- ABOUT THIS TASK -
Retrieve each line that contains the word "white" from the entries below.

********************

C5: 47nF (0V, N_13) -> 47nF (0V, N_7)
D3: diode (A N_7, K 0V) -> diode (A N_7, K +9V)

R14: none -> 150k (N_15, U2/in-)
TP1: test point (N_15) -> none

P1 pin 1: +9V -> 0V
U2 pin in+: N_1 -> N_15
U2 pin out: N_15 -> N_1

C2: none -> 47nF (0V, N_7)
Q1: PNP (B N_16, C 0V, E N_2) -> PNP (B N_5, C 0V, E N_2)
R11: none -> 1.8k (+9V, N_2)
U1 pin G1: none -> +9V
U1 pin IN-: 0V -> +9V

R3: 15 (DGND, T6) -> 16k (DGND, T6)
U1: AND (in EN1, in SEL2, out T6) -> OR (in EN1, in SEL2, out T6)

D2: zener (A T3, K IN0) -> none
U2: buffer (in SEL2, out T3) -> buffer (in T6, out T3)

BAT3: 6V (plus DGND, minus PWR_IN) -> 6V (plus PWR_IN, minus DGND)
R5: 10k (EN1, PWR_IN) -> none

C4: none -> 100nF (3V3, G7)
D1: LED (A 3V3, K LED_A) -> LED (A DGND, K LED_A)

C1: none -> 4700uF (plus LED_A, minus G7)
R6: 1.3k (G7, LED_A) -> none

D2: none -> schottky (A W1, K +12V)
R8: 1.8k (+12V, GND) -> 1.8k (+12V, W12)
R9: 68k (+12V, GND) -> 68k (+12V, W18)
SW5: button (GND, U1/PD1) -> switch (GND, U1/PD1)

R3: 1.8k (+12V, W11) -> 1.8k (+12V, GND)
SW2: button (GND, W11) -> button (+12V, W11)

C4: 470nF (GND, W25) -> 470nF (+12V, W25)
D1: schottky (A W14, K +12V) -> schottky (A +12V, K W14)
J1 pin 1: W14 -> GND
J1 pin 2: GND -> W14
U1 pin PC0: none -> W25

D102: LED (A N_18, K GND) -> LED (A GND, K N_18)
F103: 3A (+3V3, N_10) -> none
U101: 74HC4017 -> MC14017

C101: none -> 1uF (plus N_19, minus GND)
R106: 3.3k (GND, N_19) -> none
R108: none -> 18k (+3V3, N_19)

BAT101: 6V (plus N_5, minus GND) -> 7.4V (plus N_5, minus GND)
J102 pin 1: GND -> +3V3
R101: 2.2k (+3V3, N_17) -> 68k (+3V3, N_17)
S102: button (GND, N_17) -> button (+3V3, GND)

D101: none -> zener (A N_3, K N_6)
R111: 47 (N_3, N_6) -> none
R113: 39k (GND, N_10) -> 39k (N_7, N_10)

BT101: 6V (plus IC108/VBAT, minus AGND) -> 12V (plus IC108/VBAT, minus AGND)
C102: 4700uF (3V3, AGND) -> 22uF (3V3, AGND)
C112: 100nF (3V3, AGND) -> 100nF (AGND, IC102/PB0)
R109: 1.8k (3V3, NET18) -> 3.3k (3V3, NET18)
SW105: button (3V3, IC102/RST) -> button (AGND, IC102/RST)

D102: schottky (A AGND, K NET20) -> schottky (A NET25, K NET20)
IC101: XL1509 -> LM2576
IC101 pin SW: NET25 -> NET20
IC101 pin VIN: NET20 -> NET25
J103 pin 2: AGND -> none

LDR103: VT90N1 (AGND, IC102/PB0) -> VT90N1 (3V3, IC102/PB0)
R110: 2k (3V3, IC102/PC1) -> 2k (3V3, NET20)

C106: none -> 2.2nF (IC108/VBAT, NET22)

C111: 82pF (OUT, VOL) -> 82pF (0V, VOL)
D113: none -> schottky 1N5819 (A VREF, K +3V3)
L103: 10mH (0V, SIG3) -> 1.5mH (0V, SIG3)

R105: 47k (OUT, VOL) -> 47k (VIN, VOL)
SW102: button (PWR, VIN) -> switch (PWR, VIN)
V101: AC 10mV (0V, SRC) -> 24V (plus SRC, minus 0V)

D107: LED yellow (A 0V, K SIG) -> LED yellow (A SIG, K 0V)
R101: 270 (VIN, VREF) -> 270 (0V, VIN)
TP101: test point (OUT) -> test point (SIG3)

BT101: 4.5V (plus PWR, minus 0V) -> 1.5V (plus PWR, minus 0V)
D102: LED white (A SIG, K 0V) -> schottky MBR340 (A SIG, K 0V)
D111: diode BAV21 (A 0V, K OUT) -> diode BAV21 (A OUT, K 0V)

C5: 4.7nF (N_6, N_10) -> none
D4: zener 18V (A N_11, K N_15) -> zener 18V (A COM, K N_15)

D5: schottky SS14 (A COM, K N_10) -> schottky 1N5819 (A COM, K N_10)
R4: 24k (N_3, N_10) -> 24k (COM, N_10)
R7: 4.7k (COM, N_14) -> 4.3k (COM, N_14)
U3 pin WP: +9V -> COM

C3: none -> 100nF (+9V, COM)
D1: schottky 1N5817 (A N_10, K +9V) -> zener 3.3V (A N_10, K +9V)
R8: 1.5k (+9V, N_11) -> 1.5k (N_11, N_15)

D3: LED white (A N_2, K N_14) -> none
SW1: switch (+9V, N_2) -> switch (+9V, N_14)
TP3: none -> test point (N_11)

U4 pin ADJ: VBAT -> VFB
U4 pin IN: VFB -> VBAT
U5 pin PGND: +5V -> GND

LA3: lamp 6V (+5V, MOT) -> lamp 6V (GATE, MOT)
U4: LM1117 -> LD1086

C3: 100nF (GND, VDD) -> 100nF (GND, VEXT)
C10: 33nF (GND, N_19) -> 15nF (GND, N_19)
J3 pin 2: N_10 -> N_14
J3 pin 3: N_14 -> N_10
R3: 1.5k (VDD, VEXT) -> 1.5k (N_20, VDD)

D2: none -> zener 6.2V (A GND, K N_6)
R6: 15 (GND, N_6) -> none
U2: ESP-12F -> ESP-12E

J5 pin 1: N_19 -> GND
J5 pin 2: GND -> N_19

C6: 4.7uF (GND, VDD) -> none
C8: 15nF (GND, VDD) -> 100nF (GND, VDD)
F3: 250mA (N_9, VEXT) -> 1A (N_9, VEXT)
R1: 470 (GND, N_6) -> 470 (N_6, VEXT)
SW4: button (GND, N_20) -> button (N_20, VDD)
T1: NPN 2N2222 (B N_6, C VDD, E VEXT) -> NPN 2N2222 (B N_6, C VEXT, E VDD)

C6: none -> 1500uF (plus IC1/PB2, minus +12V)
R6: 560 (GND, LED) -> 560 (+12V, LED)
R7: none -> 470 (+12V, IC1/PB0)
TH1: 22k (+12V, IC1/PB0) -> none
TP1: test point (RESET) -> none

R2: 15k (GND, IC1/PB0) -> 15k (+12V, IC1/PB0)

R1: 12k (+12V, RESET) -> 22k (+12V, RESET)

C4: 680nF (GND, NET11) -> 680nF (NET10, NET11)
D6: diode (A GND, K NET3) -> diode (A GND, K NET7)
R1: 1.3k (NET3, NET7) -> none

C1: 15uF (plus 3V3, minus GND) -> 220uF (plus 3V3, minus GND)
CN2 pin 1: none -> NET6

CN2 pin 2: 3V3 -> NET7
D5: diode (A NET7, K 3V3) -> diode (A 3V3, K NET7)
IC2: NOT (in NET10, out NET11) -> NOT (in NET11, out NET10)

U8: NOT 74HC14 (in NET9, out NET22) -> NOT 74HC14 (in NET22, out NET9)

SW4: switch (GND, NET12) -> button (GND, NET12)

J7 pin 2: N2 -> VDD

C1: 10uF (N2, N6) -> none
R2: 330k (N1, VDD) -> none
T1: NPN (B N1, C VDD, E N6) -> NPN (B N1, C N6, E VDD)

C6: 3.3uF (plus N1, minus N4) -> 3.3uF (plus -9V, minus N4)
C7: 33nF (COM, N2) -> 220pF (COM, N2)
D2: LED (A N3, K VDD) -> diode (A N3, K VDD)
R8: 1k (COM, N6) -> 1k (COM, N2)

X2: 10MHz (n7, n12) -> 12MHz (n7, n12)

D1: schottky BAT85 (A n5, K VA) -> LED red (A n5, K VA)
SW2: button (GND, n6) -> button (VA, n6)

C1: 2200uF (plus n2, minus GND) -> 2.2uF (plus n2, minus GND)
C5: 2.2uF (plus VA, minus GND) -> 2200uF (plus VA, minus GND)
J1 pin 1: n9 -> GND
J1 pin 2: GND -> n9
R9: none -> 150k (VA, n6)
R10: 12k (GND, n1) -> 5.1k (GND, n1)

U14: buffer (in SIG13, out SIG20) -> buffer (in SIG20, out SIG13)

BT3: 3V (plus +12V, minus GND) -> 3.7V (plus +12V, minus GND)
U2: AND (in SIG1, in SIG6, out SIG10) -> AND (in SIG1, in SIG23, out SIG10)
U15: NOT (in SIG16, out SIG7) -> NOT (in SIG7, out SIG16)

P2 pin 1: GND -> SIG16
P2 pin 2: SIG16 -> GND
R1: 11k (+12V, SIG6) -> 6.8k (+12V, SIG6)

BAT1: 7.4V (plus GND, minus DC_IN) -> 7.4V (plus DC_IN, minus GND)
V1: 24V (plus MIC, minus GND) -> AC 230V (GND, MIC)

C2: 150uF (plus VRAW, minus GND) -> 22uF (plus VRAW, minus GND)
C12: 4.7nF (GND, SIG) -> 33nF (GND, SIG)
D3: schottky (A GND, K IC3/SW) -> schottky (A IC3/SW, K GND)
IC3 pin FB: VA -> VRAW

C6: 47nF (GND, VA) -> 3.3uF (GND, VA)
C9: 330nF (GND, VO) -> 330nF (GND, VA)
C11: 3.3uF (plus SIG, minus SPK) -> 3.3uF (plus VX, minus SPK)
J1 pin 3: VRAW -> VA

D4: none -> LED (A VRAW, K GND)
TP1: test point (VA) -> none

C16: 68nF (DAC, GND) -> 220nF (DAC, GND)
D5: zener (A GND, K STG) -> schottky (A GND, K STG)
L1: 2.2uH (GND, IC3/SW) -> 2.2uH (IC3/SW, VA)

********************

- RESULT OF THE EXERCISE -
D102: LED white (A SIG, K 0V) -> schottky MBR340 (A SIG, K 0V)
D3: LED white (A N_2, K N_14) -> none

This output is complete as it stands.